● WHAT TO WORK ON
Without including the pictures, copy each line below exactly as it reads.

(Object matching data)
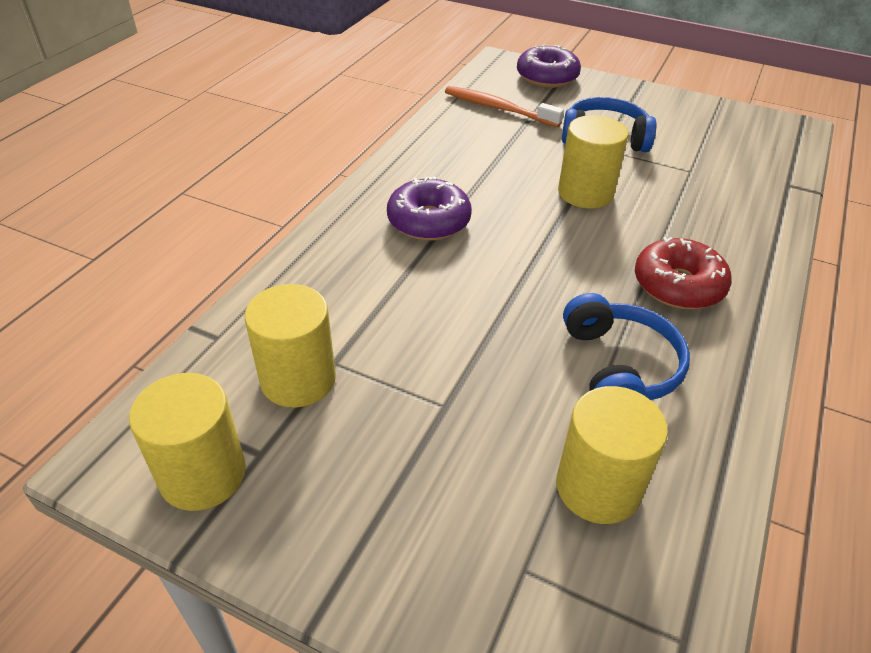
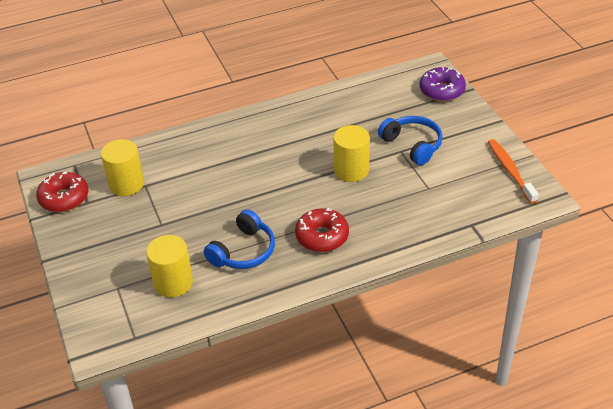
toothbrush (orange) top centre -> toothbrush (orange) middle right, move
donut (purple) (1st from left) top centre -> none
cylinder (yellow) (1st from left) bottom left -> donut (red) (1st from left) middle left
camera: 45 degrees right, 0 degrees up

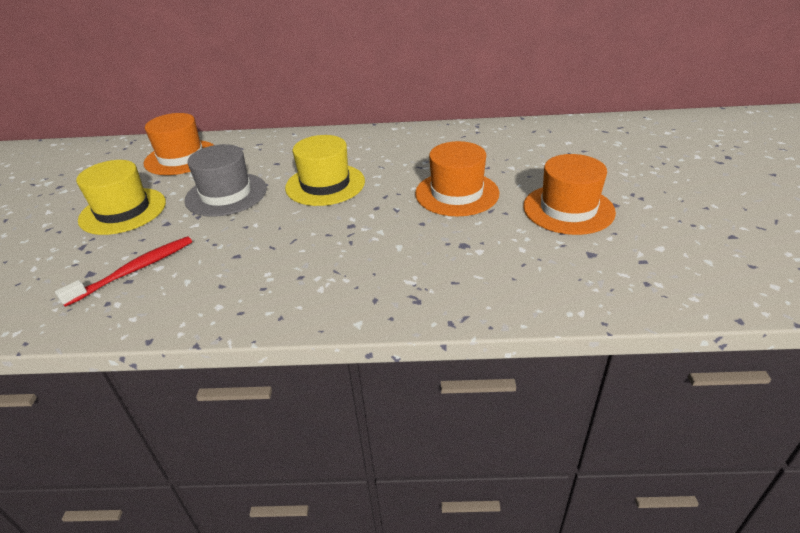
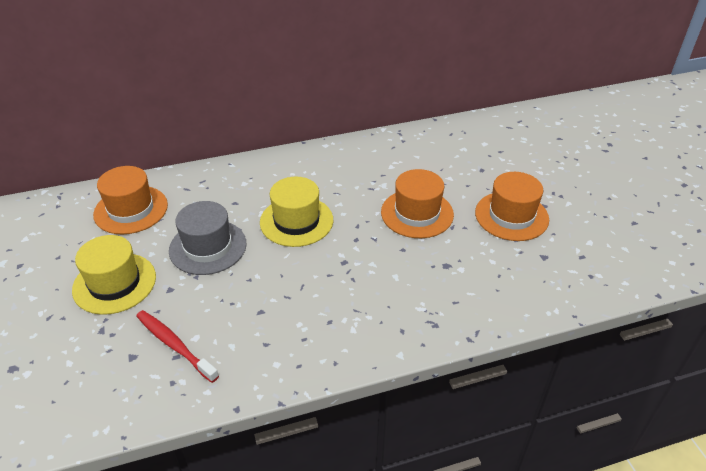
toothbrush (red) middle left -> toothbrush (red) bottom left, 75 degrees counterclockwise
camera: 20 degrees left, 5 degrees up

● THE COMPLETED TASK
toothbrush (orange) top centre -> toothbrush (orange) middle right, move
donut (purple) (1st from left) top centre -> none
cylinder (yellow) (1st from left) bottom left -> donut (red) (1st from left) middle left
camera: 45 degrees right, 0 degrees up

toothbrush (red) middle left -> toothbrush (red) bottom left, 75 degrees counterclockwise
camera: 20 degrees left, 5 degrees up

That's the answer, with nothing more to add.